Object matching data

--- --- ---

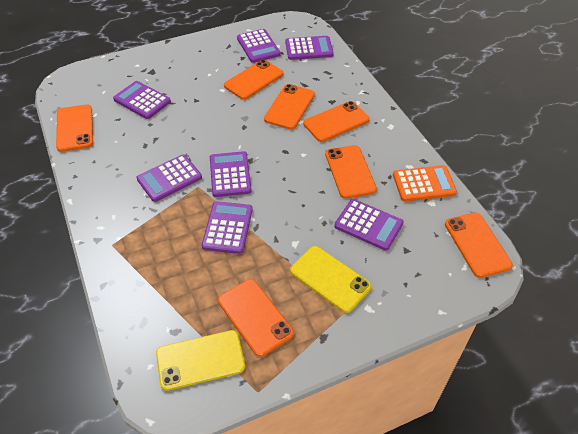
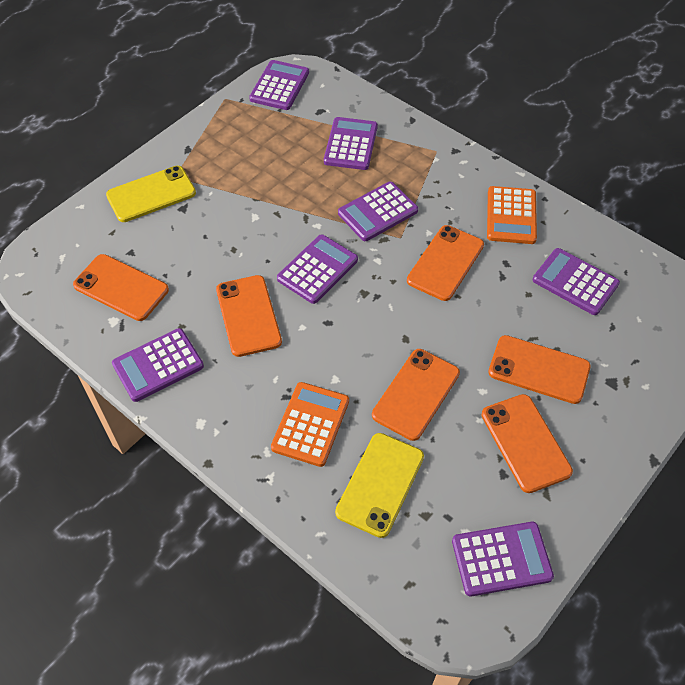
orange calculator: 1 -> 2
orange phone: 7 -> 6

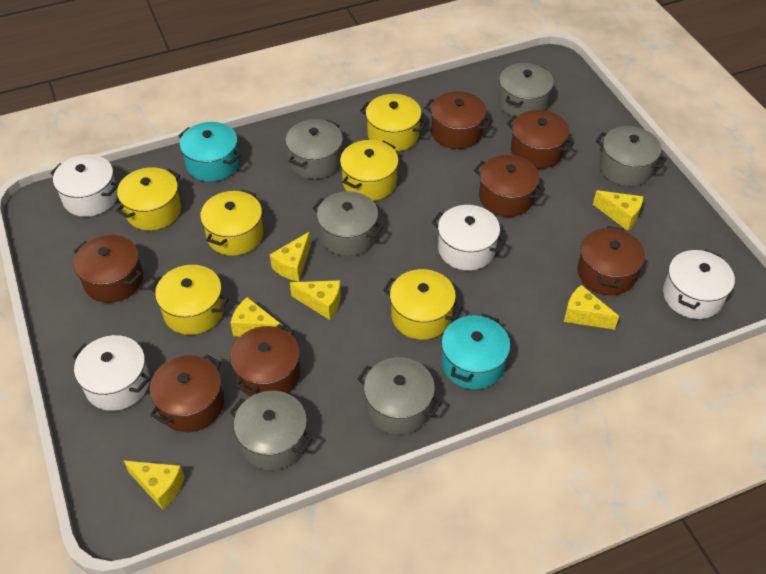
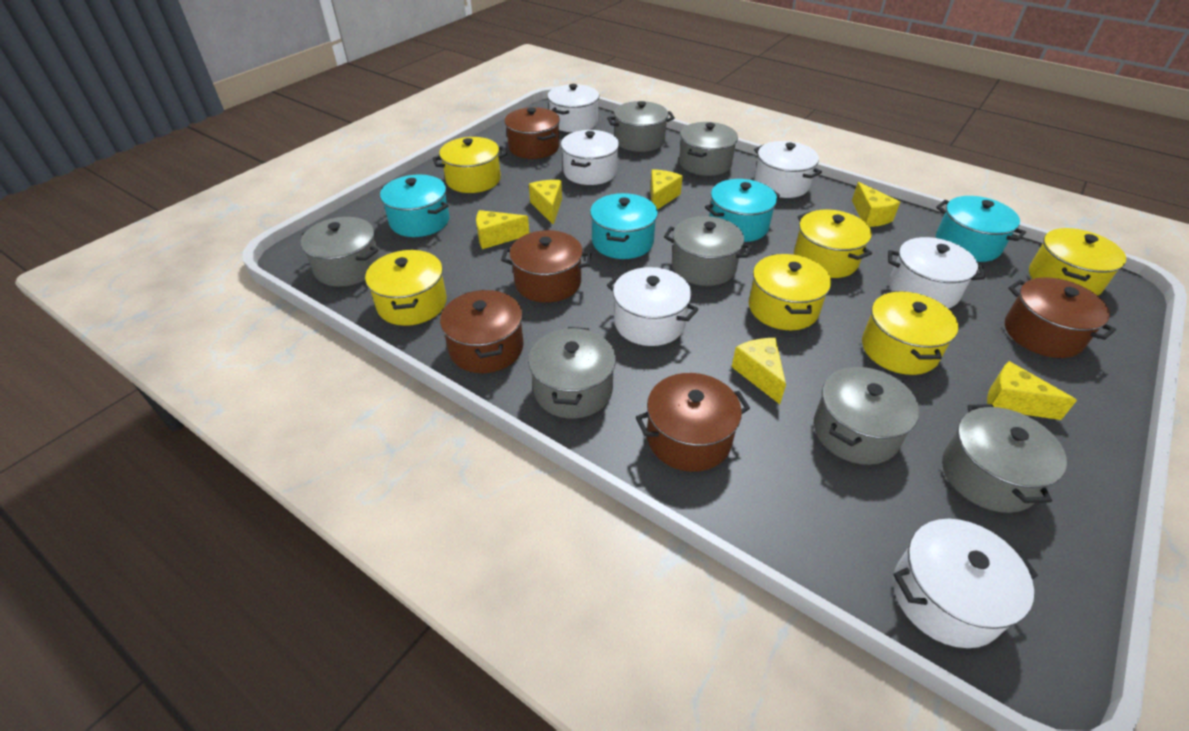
brown pot: 7 -> 5
grey pot: 6 -> 7
turquoise pot: 2 -> 4
white pot: 4 -> 6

--- --- ---

▸ WORK INSTRUCTIONS
Pictures stay out; the records above are otherwise reproduced exactly.

▸ PROBLEM SOLUTION
orange calculator: 1 -> 2
orange phone: 7 -> 6

brown pot: 7 -> 5
grey pot: 6 -> 7
turquoise pot: 2 -> 4
white pot: 4 -> 6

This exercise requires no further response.